:: Goal of the exercise ::
Transcribe the tail of the listing: start at the line containing "<instances>...</instances> (empty list" and stop after the last line, keeping every character as is and adding nothing.

[Start Dataset entries]

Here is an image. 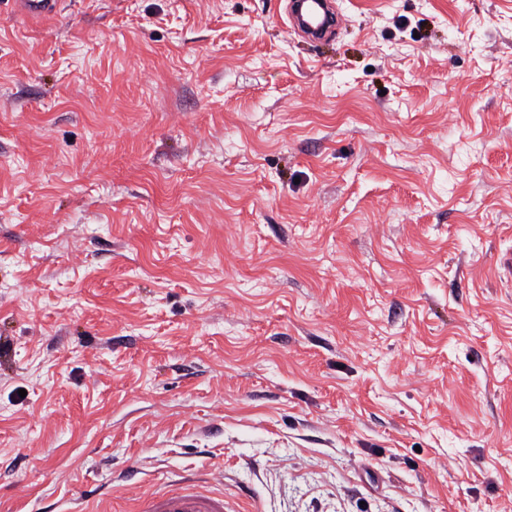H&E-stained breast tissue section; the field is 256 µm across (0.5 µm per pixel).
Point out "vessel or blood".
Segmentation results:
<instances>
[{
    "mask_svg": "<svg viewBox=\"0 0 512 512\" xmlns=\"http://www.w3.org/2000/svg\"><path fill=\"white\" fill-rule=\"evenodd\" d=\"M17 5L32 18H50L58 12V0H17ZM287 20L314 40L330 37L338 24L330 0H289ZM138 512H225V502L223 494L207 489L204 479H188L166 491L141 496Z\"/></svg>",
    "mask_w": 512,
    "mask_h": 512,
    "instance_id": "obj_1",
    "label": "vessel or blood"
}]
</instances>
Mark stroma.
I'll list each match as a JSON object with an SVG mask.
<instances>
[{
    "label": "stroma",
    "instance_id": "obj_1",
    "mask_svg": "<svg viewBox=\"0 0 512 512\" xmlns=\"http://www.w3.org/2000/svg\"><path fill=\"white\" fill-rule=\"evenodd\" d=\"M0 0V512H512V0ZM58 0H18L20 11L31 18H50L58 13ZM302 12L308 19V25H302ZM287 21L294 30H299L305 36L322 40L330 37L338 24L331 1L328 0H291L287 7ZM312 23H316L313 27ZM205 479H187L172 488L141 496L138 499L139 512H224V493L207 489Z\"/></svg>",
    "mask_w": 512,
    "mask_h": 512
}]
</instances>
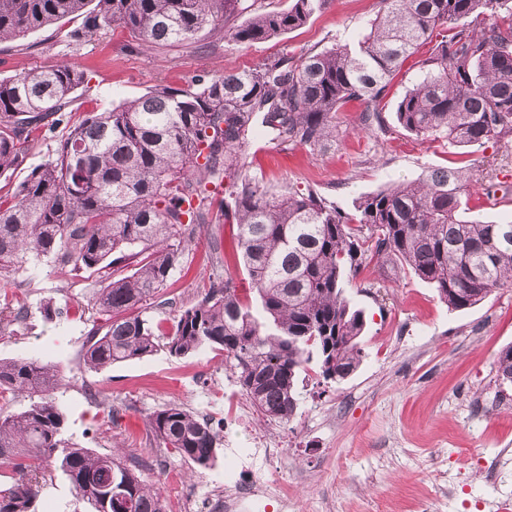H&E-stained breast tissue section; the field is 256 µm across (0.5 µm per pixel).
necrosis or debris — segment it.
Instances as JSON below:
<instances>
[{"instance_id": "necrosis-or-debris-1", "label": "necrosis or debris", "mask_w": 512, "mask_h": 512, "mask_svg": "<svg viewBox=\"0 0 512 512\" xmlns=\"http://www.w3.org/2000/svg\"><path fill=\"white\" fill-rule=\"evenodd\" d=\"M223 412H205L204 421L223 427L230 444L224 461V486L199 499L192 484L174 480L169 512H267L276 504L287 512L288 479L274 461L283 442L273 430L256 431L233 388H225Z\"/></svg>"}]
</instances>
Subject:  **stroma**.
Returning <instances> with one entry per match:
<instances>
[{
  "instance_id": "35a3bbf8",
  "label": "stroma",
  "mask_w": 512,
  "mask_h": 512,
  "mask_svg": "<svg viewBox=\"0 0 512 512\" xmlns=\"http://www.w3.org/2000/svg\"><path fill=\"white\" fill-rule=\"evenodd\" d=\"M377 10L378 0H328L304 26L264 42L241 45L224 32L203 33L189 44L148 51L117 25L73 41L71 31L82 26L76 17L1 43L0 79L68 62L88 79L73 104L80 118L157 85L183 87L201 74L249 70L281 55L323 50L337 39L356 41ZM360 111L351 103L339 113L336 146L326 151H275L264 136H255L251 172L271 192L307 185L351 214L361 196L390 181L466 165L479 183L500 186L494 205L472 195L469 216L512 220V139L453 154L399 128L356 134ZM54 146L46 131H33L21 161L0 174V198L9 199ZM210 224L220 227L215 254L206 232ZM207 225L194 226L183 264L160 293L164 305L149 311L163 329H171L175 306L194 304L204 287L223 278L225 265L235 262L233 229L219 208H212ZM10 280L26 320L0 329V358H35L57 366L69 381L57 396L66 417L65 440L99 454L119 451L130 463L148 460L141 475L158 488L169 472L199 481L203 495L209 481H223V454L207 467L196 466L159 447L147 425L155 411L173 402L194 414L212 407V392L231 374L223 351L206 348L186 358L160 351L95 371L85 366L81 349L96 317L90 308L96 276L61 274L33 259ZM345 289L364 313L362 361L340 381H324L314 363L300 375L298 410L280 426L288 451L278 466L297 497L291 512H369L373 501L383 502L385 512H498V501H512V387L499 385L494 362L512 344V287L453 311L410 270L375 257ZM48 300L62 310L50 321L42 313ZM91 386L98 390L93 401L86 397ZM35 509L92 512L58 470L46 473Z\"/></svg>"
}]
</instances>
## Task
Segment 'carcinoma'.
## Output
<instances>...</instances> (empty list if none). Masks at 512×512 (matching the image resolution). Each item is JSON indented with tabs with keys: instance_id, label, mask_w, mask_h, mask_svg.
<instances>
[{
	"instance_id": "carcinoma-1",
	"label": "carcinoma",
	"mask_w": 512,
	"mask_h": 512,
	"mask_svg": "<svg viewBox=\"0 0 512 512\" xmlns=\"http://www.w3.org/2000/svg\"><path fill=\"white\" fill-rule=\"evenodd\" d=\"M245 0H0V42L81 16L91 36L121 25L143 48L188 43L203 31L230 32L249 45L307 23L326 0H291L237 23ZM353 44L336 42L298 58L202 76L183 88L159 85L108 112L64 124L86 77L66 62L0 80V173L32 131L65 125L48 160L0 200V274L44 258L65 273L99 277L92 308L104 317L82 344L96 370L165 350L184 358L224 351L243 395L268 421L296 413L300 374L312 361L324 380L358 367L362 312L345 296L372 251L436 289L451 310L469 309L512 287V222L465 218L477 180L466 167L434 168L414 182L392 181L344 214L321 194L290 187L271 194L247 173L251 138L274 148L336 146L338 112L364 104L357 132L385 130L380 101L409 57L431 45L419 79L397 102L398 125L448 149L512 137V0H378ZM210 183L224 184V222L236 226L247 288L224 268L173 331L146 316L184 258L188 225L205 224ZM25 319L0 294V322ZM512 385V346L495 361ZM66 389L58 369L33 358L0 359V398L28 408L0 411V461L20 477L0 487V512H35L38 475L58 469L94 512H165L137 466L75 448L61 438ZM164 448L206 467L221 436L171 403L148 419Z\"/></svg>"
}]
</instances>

[End Dataset entries]

:: Written answer ::
<instances>...</instances> (empty list if none). Masks at 512×512 (matching the image resolution). Each item is JSON indented with tabs with keys: instance_id, label, mask_w, mask_h, mask_svg.
<instances>
[{
	"instance_id": "carcinoma-1",
	"label": "carcinoma",
	"mask_w": 512,
	"mask_h": 512,
	"mask_svg": "<svg viewBox=\"0 0 512 512\" xmlns=\"http://www.w3.org/2000/svg\"><path fill=\"white\" fill-rule=\"evenodd\" d=\"M245 0H0V42L81 16L91 36L121 25L143 48L188 43L203 31L230 32L249 45L307 23L326 0H291L237 23ZM353 44L336 42L298 58L202 76L183 88L159 85L108 112L64 124L86 77L66 62L0 80V173L32 131L65 125L48 160L0 200V274L44 258L65 273L99 277L92 308L104 317L82 344L96 370L165 350L184 358L224 351L243 395L268 421L296 413L300 374L312 361L324 380L358 367L362 312L345 296L372 251L436 289L451 310L469 309L512 287V222L465 218L477 180L466 167L434 168L414 182L392 181L344 214L321 194L290 187L271 194L247 173L251 138L274 148L336 146L338 112L364 104L357 132L385 130L380 101L409 57L431 45L419 79L397 102L398 125L448 149L512 137V0H378ZM210 183L224 184V222L236 226L247 288L224 268L173 331L146 316L184 258L188 225L205 224ZM25 319L0 294V322ZM512 385V346L495 361ZM66 389L58 369L33 358L0 359V398L28 408L0 411V461L20 477L0 487V512H35L38 475L58 469L94 512H165L137 466L75 448L61 438ZM164 448L206 467L221 436L171 403L148 419Z\"/></svg>"
}]
</instances>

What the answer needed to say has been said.